- _Task details_
Leave out the pictures and retype exactly the lines from the one with "gray triangle: (91, 554)" through the end of the records.

[Colored shape movement records]
------------------------------

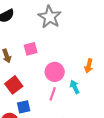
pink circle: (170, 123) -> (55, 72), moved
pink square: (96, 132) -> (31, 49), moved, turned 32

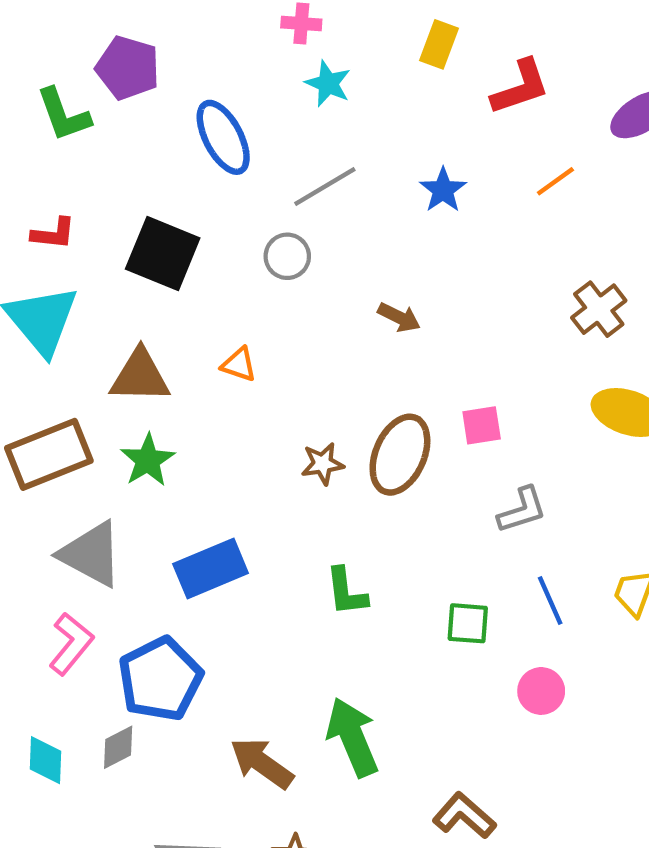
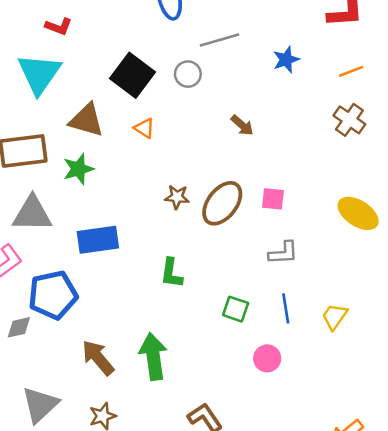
black square: (163, 254) -> (133, 75), moved
brown cross: (599, 309) -> (349, 120), moved, turned -32
gray triangle: (91, 554) -> (32, 214), turned -42

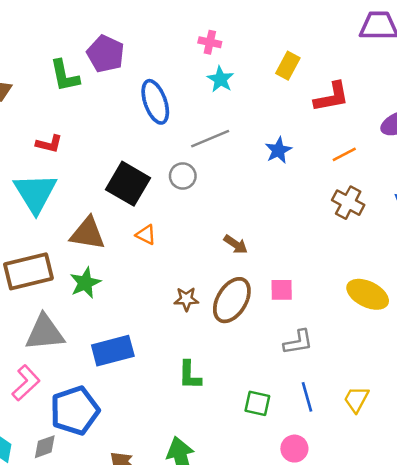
brown arrow: (242, 125) -> (236, 244), moved

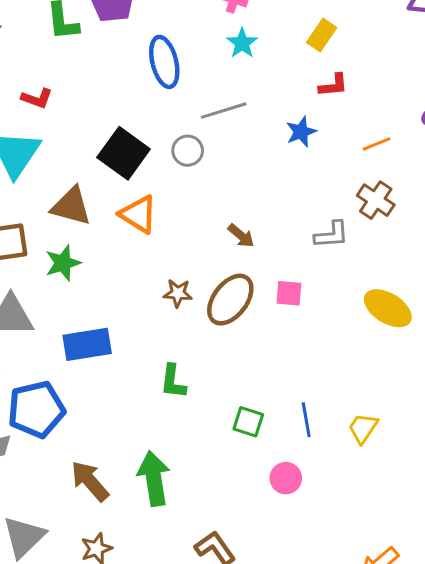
red L-shape: (332, 97) -> (333, 85), moved, size x0.7
orange triangle: (146, 235) -> (138, 214), size x1.6
gray L-shape: (298, 342) -> (332, 235), moved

------------------------------

- _Result_
gray triangle: (91, 554) -> (32, 214), turned -42

brown arrow: (242, 125) -> (236, 244), moved

red L-shape: (332, 97) -> (333, 85), moved, size x0.7
orange triangle: (146, 235) -> (138, 214), size x1.6
gray L-shape: (298, 342) -> (332, 235), moved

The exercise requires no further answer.